:: Image change detection data ::
-=-=-
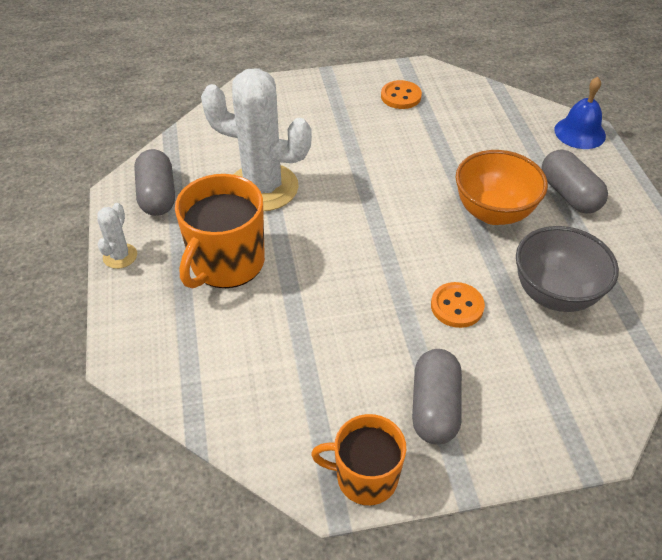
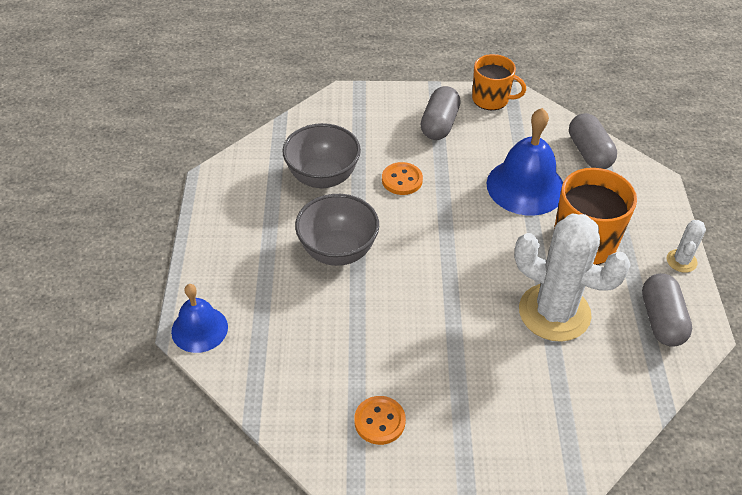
camera: 170 degrees left, 0 degrees up
(299, 322) = (525, 186): none -> blue bell
(493, 212) = (338, 251): orange bowl -> grey bowl
(569, 194) = (258, 258): grey capsule -> grey capsule (589, 153)

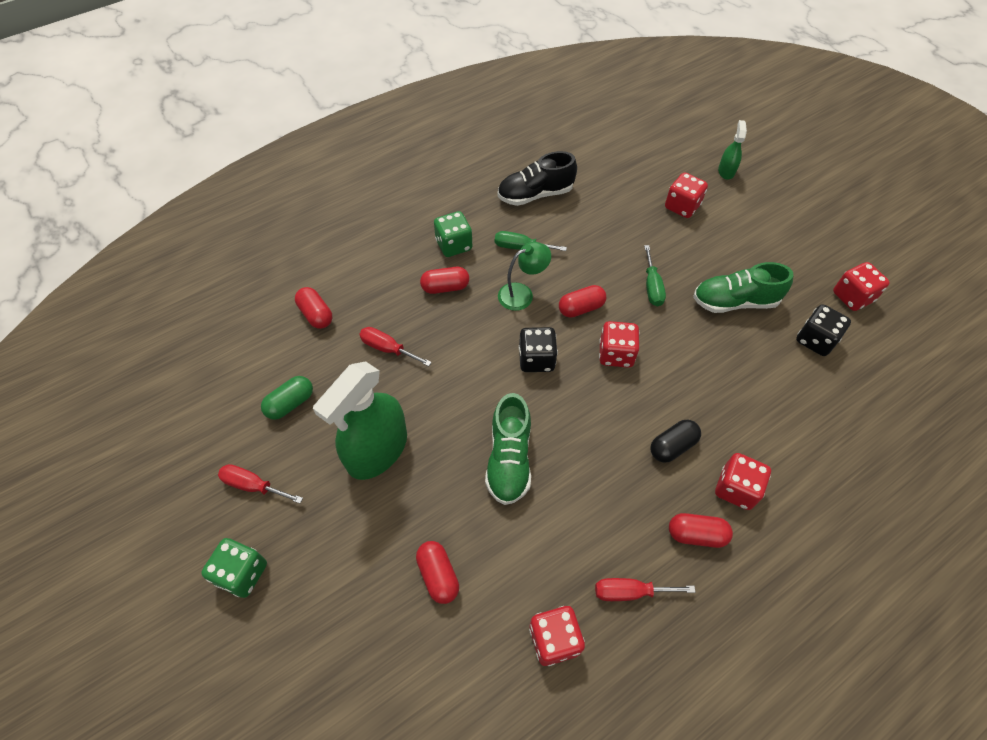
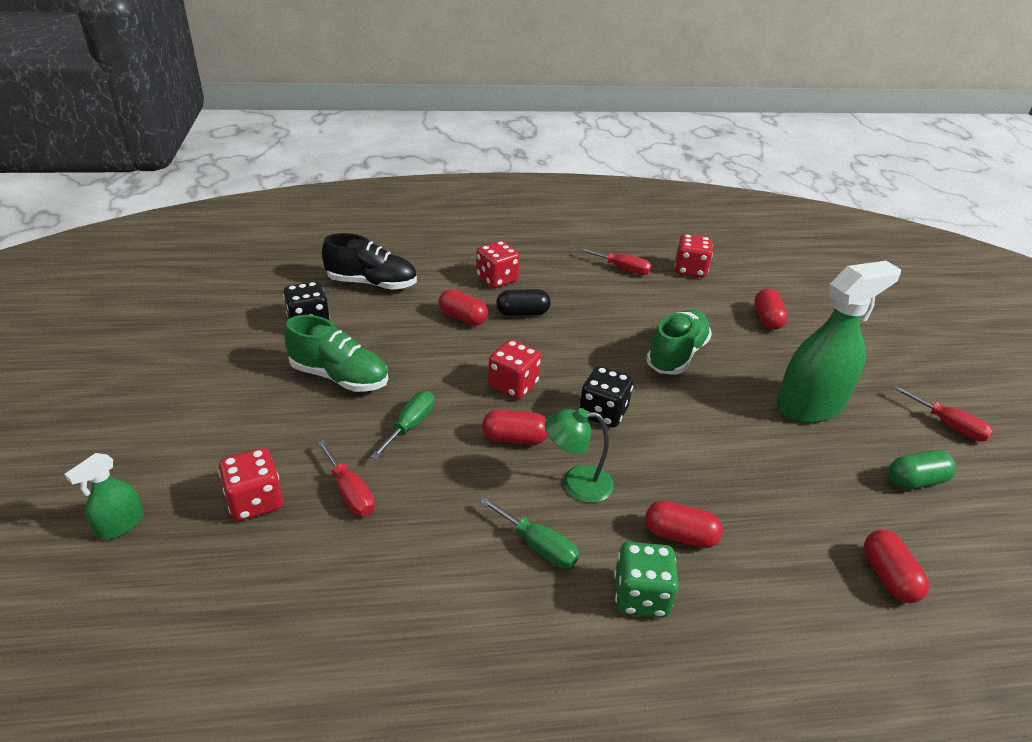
camera: 155 degrees left, 20 degrees down
(242, 573) = (945, 373): green dice -> none
(387, 349) = (783, 491): red screwdriver -> red screwdriver (350, 492)
(535, 195) = (450, 629): black shoe -> black shoe (372, 284)
(696, 534) = (551, 272): red capsule -> red capsule (463, 318)
(852, 297) = (221, 335): red dice -> none

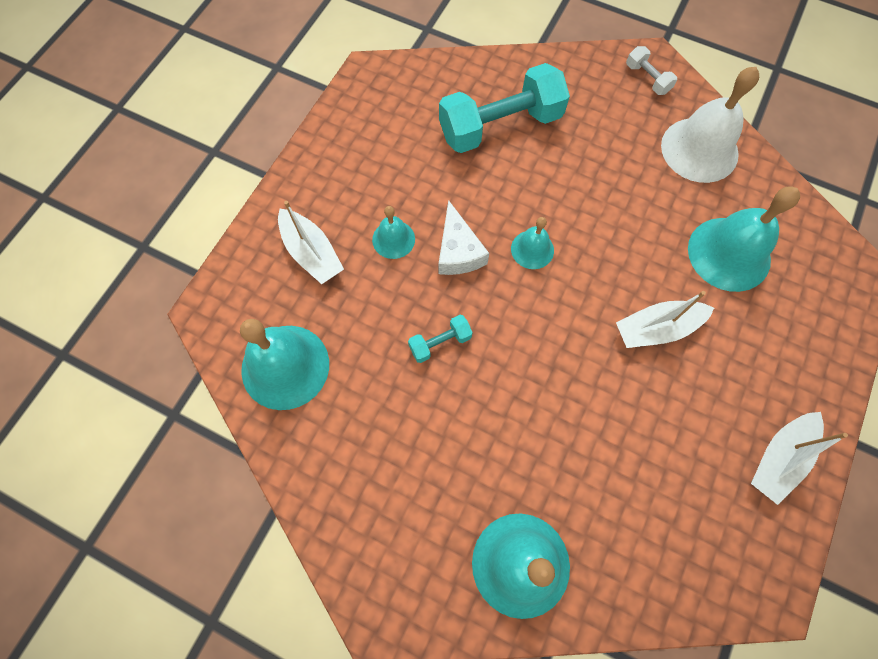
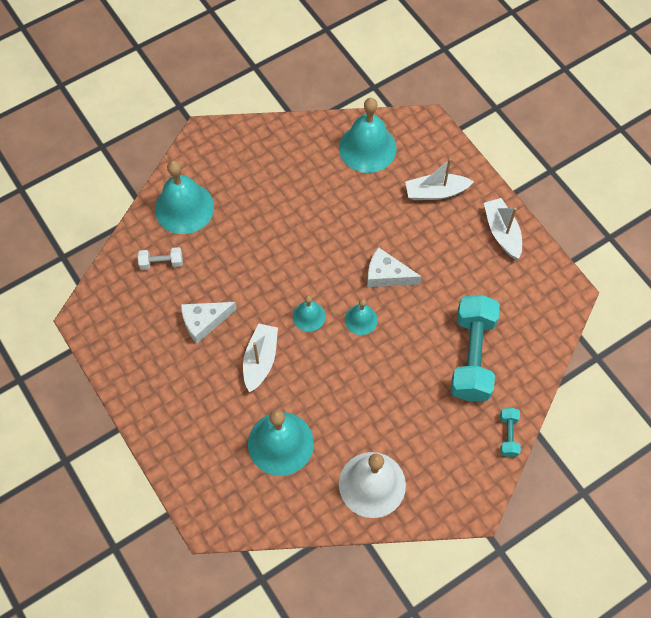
camera: 120 degrees right, 5 degrees down
(393, 239) = (418, 242): turquoise bell -> turquoise bell (309, 316)
(440, 342) = (331, 233): turquoise dumbbell -> turquoise dumbbell (508, 435)
(647, 78) = (457, 491): white dumbbell -> white dumbbell (161, 262)
(659, 425) = (204, 322): none -> white cheese
(779, 458) = (141, 375): white boat -> white boat (502, 232)

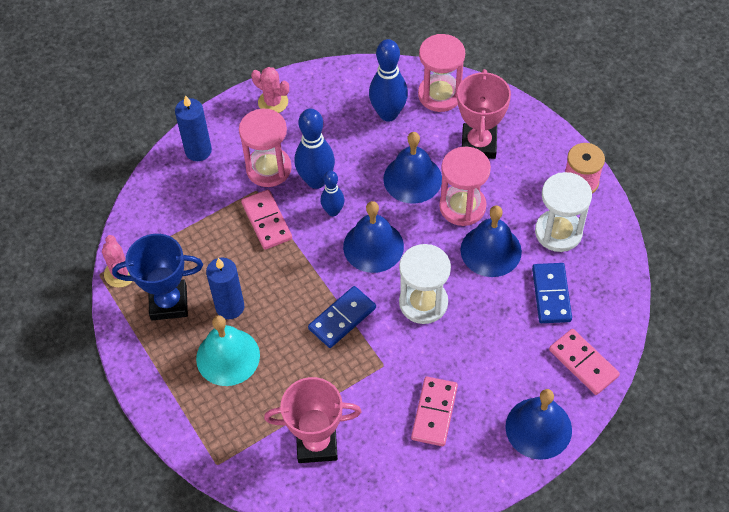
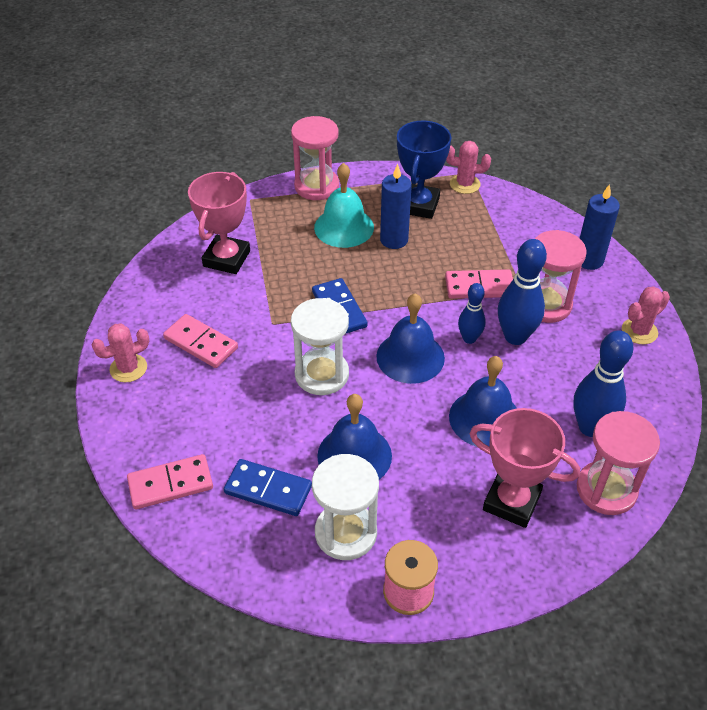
camera: 110 degrees right, 10 degrees down
(462, 206) = (426, 451): pink hourglass -> pink hourglass (316, 186)
(491, 458) = (128, 368): none -> pink cactus
(538, 428) = (130, 416): blue bell -> none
-=-=-
:: The problem ::
From the line containing "(569, 194) = (258, 258): grey" to the end of the data above, give those lines again verbatim, with both endpoints included and no images.

:: Answer below ::
(569, 194) = (258, 258): grey capsule -> grey capsule (589, 153)

camera: 155 degrees left, 20 degrees down
(242, 573) = (945, 373): green dice -> none
(387, 349) = (783, 491): red screwdriver -> red screwdriver (350, 492)
(535, 195) = (450, 629): black shoe -> black shoe (372, 284)
(696, 534) = (551, 272): red capsule -> red capsule (463, 318)
(852, 297) = (221, 335): red dice -> none

camera: 120 degrees right, 5 degrees down
(393, 239) = (418, 242): turquoise bell -> turquoise bell (309, 316)
(440, 342) = (331, 233): turquoise dumbbell -> turquoise dumbbell (508, 435)
(647, 78) = (457, 491): white dumbbell -> white dumbbell (161, 262)
(659, 425) = (204, 322): none -> white cheese
(779, 458) = (141, 375): white boat -> white boat (502, 232)

camera: 110 degrees right, 10 degrees down
(462, 206) = (426, 451): pink hourglass -> pink hourglass (316, 186)
(491, 458) = (128, 368): none -> pink cactus
(538, 428) = (130, 416): blue bell -> none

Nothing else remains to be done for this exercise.